### Exercise goal
Within the entries below, find the portion that opens with the line containing "brown donut: 7 -> 8" and closes with the line containing "turquoise donut: 5 -> 7". Retype that portion exactly and only.

### Record extracts
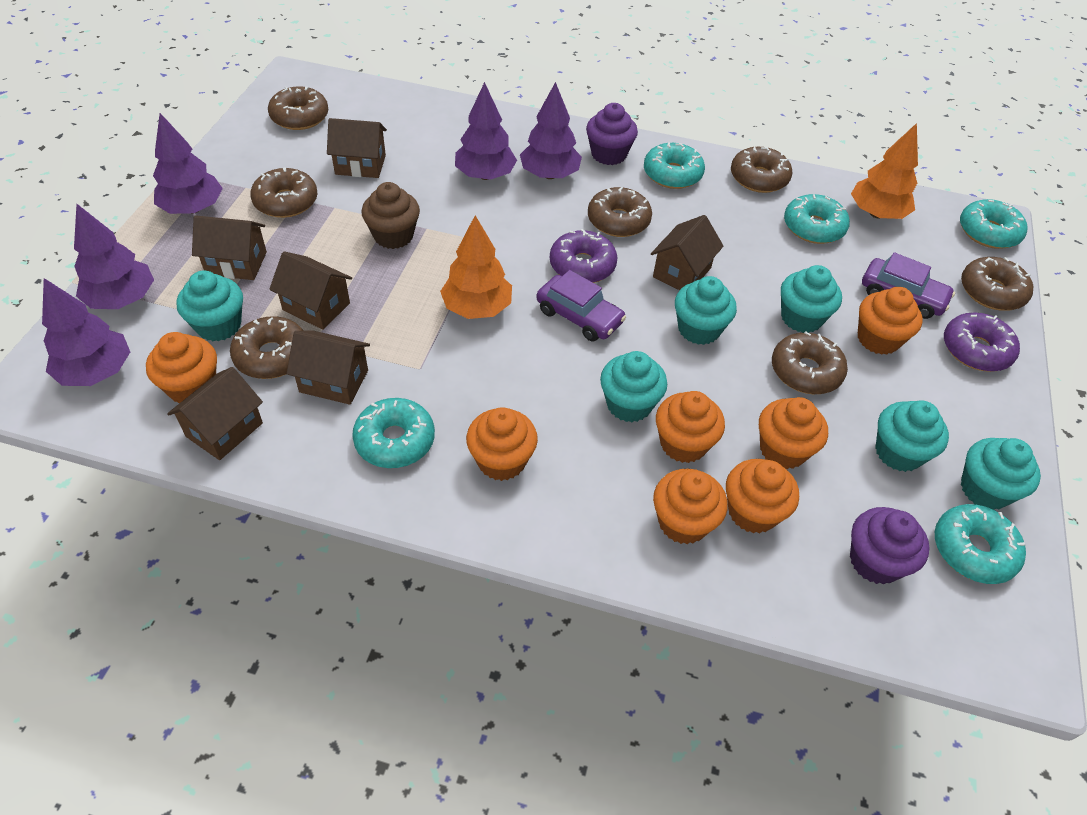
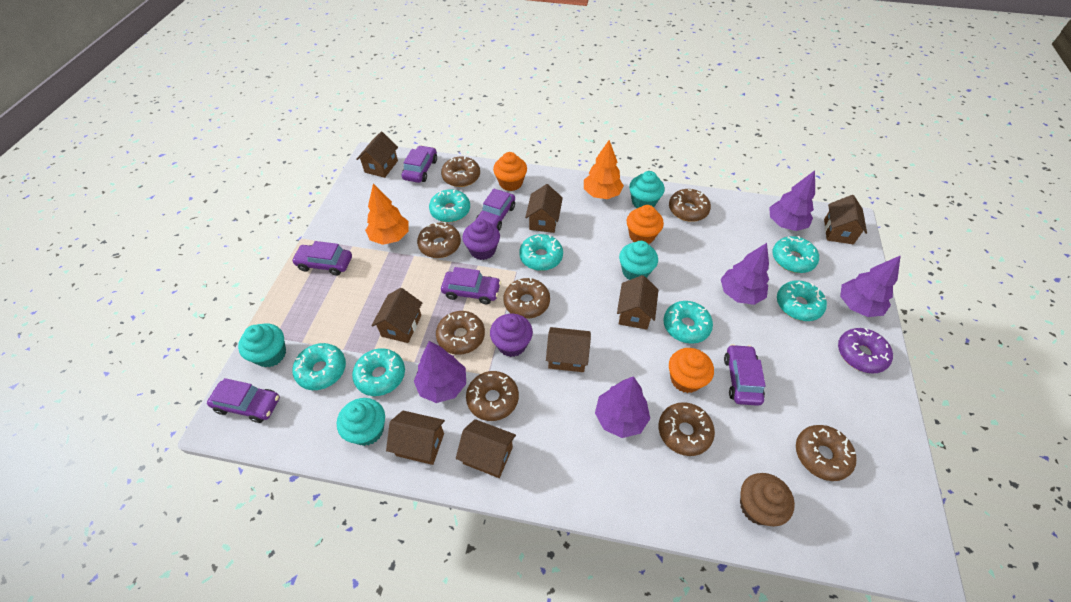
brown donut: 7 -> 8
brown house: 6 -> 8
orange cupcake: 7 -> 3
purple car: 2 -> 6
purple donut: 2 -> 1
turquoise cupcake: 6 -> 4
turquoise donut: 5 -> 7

==

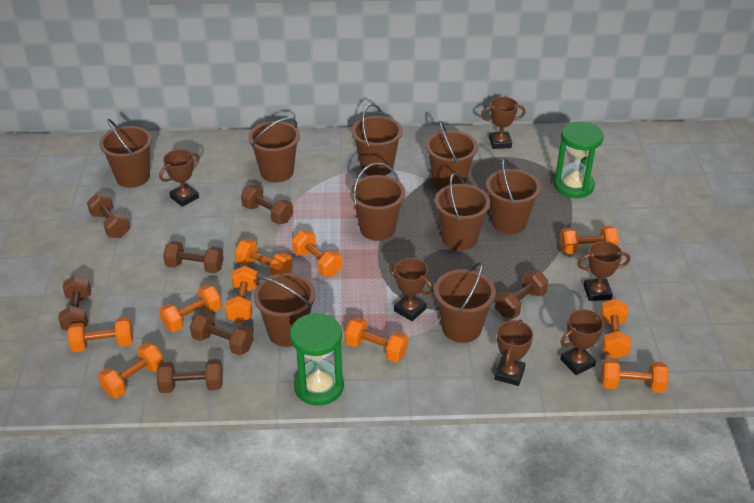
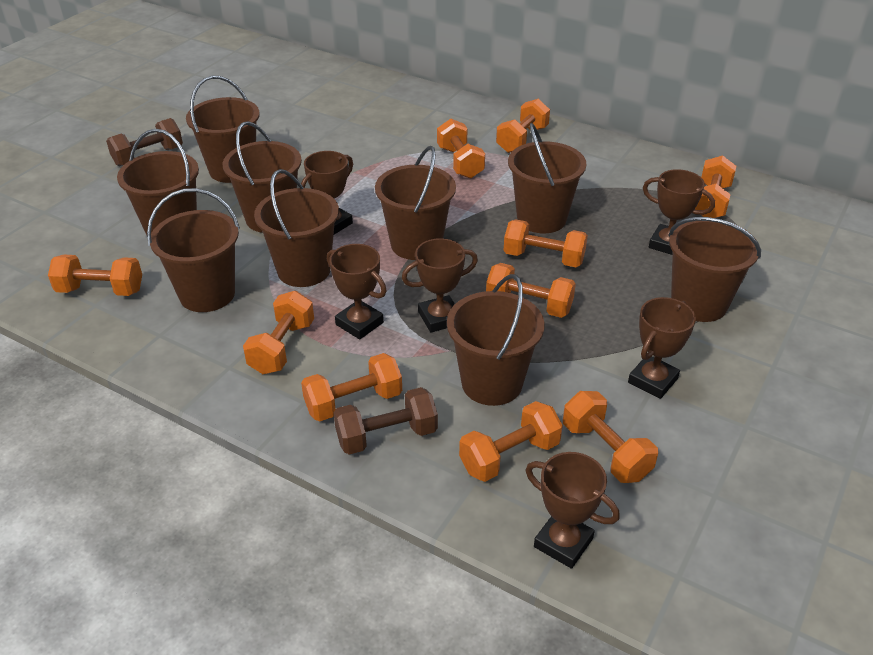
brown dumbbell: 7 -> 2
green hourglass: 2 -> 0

### Response for this exercise
brown donut: 7 -> 8
brown house: 6 -> 8
orange cupcake: 7 -> 3
purple car: 2 -> 6
purple donut: 2 -> 1
turquoise cupcake: 6 -> 4
turquoise donut: 5 -> 7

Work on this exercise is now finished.